[Structured diff data]
====
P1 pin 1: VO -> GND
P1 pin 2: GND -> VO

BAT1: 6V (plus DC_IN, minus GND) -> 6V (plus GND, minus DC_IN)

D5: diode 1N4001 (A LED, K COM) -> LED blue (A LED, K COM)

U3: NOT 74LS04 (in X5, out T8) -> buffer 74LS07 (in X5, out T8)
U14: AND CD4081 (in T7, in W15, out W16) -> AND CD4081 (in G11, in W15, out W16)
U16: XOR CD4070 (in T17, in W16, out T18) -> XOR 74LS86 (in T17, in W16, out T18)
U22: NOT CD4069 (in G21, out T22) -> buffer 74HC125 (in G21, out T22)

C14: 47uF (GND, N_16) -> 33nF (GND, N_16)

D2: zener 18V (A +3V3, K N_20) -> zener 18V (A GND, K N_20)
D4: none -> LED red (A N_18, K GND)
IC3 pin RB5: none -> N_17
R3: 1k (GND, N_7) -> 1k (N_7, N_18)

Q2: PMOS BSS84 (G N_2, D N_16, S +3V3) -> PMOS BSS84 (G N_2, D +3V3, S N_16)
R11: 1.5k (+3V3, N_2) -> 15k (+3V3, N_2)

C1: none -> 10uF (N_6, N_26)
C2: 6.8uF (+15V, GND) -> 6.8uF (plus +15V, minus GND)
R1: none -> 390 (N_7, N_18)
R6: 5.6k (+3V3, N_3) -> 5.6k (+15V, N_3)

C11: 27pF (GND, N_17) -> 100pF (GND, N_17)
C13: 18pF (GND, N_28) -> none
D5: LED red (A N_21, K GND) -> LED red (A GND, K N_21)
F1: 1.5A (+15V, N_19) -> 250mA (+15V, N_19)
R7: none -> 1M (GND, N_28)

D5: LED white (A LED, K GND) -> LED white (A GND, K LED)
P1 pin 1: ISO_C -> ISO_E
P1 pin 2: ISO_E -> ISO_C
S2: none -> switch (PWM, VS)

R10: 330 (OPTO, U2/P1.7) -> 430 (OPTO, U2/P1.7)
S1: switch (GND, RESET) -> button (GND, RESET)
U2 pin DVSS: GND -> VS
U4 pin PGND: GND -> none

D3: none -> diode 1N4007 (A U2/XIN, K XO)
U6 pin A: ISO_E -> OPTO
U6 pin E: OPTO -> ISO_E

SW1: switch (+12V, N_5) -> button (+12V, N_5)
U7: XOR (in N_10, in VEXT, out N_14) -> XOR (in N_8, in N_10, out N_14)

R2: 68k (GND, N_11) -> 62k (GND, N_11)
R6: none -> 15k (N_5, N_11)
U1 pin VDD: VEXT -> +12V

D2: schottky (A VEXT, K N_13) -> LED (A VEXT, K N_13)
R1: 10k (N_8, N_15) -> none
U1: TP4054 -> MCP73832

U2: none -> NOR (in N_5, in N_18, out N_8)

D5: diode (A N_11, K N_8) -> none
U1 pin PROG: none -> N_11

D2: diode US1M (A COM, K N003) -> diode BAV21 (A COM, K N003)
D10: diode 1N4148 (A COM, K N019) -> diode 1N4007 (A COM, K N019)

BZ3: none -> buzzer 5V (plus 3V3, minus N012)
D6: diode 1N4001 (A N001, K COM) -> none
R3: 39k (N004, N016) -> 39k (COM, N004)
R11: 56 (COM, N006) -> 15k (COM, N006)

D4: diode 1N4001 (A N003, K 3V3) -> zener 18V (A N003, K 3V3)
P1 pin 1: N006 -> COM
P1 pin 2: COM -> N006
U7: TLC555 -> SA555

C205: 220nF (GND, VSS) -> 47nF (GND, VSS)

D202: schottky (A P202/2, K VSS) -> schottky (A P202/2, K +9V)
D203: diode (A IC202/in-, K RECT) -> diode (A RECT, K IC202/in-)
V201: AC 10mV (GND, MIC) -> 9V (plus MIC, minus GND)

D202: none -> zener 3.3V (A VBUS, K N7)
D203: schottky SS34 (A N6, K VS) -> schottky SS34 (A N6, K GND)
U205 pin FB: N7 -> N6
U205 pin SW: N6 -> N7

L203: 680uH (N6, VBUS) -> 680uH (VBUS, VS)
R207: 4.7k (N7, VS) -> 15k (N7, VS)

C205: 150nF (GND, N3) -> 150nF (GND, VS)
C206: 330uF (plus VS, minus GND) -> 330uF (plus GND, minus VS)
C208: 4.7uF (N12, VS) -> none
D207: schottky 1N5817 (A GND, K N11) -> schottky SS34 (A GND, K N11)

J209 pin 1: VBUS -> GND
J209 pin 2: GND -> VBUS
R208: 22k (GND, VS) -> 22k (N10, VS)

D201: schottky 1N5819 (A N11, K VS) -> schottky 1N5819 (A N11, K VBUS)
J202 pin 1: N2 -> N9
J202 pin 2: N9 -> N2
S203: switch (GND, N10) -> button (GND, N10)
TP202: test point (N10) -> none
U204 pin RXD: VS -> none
====
### Activity
Could you output, exactly and with nothing else, the lines from the start of the records through the line containing "R6: 5.6k (+3V3, N_3) -> 5.6k (+15V, N_3)"?

### Answer space
P1 pin 1: VO -> GND
P1 pin 2: GND -> VO

BAT1: 6V (plus DC_IN, minus GND) -> 6V (plus GND, minus DC_IN)

D5: diode 1N4001 (A LED, K COM) -> LED blue (A LED, K COM)

U3: NOT 74LS04 (in X5, out T8) -> buffer 74LS07 (in X5, out T8)
U14: AND CD4081 (in T7, in W15, out W16) -> AND CD4081 (in G11, in W15, out W16)
U16: XOR CD4070 (in T17, in W16, out T18) -> XOR 74LS86 (in T17, in W16, out T18)
U22: NOT CD4069 (in G21, out T22) -> buffer 74HC125 (in G21, out T22)

C14: 47uF (GND, N_16) -> 33nF (GND, N_16)

D2: zener 18V (A +3V3, K N_20) -> zener 18V (A GND, K N_20)
D4: none -> LED red (A N_18, K GND)
IC3 pin RB5: none -> N_17
R3: 1k (GND, N_7) -> 1k (N_7, N_18)

Q2: PMOS BSS84 (G N_2, D N_16, S +3V3) -> PMOS BSS84 (G N_2, D +3V3, S N_16)
R11: 1.5k (+3V3, N_2) -> 15k (+3V3, N_2)

C1: none -> 10uF (N_6, N_26)
C2: 6.8uF (+15V, GND) -> 6.8uF (plus +15V, minus GND)
R1: none -> 390 (N_7, N_18)
R6: 5.6k (+3V3, N_3) -> 5.6k (+15V, N_3)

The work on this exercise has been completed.